***** MATERIAL FOR THIS TASK *****

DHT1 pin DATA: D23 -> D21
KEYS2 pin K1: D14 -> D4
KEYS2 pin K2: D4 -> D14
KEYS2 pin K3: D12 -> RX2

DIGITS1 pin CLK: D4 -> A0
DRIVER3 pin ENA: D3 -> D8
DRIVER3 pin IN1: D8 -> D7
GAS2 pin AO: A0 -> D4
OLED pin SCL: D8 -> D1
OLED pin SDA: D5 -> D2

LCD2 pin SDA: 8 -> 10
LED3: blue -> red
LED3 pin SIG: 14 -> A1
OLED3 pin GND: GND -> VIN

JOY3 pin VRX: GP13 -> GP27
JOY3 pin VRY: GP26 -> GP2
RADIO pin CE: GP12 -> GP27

*****

INSTRUCTIONS TO FOLLOW:
Starting at the line that contains "DRIVER3 pin ENA: D3 -> D8", repeat each line exactly through the last one in the listing. Include both of those lines and nothing more.

REPLY:
DRIVER3 pin ENA: D3 -> D8
DRIVER3 pin IN1: D8 -> D7
GAS2 pin AO: A0 -> D4
OLED pin SCL: D8 -> D1
OLED pin SDA: D5 -> D2

LCD2 pin SDA: 8 -> 10
LED3: blue -> red
LED3 pin SIG: 14 -> A1
OLED3 pin GND: GND -> VIN

JOY3 pin VRX: GP13 -> GP27
JOY3 pin VRY: GP26 -> GP2
RADIO pin CE: GP12 -> GP27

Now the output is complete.